Exercise material ::
========
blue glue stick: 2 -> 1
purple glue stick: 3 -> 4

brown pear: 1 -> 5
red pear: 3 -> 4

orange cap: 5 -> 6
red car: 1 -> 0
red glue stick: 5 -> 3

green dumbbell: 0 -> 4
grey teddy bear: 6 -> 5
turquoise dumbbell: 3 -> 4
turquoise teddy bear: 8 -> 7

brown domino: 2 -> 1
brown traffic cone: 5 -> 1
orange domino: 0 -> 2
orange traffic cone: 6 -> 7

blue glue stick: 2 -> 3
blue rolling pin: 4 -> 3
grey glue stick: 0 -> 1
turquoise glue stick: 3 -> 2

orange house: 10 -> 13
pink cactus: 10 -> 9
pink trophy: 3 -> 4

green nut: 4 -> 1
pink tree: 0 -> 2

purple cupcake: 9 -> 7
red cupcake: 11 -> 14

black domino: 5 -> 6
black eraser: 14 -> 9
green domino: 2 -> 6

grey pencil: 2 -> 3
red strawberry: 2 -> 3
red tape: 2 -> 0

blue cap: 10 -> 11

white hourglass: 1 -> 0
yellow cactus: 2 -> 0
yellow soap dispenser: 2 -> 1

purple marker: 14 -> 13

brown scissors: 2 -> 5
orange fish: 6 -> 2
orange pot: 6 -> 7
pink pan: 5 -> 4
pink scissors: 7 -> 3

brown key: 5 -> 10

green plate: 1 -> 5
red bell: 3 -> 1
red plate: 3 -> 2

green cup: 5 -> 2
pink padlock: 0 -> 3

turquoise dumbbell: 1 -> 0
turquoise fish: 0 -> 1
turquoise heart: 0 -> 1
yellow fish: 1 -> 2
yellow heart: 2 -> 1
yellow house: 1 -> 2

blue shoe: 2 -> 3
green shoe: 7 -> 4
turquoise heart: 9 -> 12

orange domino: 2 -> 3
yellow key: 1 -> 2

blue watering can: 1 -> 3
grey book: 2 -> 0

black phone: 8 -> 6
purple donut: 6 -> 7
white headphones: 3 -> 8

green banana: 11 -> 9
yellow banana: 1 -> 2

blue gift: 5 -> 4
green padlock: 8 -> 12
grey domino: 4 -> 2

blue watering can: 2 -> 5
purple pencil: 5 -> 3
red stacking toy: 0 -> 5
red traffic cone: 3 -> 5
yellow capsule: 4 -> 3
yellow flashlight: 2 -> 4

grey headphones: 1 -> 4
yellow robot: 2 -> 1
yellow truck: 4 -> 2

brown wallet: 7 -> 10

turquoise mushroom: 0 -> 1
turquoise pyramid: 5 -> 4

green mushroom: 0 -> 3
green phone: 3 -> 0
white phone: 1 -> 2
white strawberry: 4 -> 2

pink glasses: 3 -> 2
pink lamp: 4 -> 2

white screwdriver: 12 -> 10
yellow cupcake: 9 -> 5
========
What to do :: Transcribe the data in full, matching every line exactly.

The answer ::
blue glue stick: 2 -> 1
purple glue stick: 3 -> 4

brown pear: 1 -> 5
red pear: 3 -> 4

orange cap: 5 -> 6
red car: 1 -> 0
red glue stick: 5 -> 3

green dumbbell: 0 -> 4
grey teddy bear: 6 -> 5
turquoise dumbbell: 3 -> 4
turquoise teddy bear: 8 -> 7

brown domino: 2 -> 1
brown traffic cone: 5 -> 1
orange domino: 0 -> 2
orange traffic cone: 6 -> 7

blue glue stick: 2 -> 3
blue rolling pin: 4 -> 3
grey glue stick: 0 -> 1
turquoise glue stick: 3 -> 2

orange house: 10 -> 13
pink cactus: 10 -> 9
pink trophy: 3 -> 4

green nut: 4 -> 1
pink tree: 0 -> 2

purple cupcake: 9 -> 7
red cupcake: 11 -> 14

black domino: 5 -> 6
black eraser: 14 -> 9
green domino: 2 -> 6

grey pencil: 2 -> 3
red strawberry: 2 -> 3
red tape: 2 -> 0

blue cap: 10 -> 11

white hourglass: 1 -> 0
yellow cactus: 2 -> 0
yellow soap dispenser: 2 -> 1

purple marker: 14 -> 13

brown scissors: 2 -> 5
orange fish: 6 -> 2
orange pot: 6 -> 7
pink pan: 5 -> 4
pink scissors: 7 -> 3

brown key: 5 -> 10

green plate: 1 -> 5
red bell: 3 -> 1
red plate: 3 -> 2

green cup: 5 -> 2
pink padlock: 0 -> 3

turquoise dumbbell: 1 -> 0
turquoise fish: 0 -> 1
turquoise heart: 0 -> 1
yellow fish: 1 -> 2
yellow heart: 2 -> 1
yellow house: 1 -> 2

blue shoe: 2 -> 3
green shoe: 7 -> 4
turquoise heart: 9 -> 12

orange domino: 2 -> 3
yellow key: 1 -> 2

blue watering can: 1 -> 3
grey book: 2 -> 0

black phone: 8 -> 6
purple donut: 6 -> 7
white headphones: 3 -> 8

green banana: 11 -> 9
yellow banana: 1 -> 2

blue gift: 5 -> 4
green padlock: 8 -> 12
grey domino: 4 -> 2

blue watering can: 2 -> 5
purple pencil: 5 -> 3
red stacking toy: 0 -> 5
red traffic cone: 3 -> 5
yellow capsule: 4 -> 3
yellow flashlight: 2 -> 4

grey headphones: 1 -> 4
yellow robot: 2 -> 1
yellow truck: 4 -> 2

brown wallet: 7 -> 10

turquoise mushroom: 0 -> 1
turquoise pyramid: 5 -> 4

green mushroom: 0 -> 3
green phone: 3 -> 0
white phone: 1 -> 2
white strawberry: 4 -> 2

pink glasses: 3 -> 2
pink lamp: 4 -> 2

white screwdriver: 12 -> 10
yellow cupcake: 9 -> 5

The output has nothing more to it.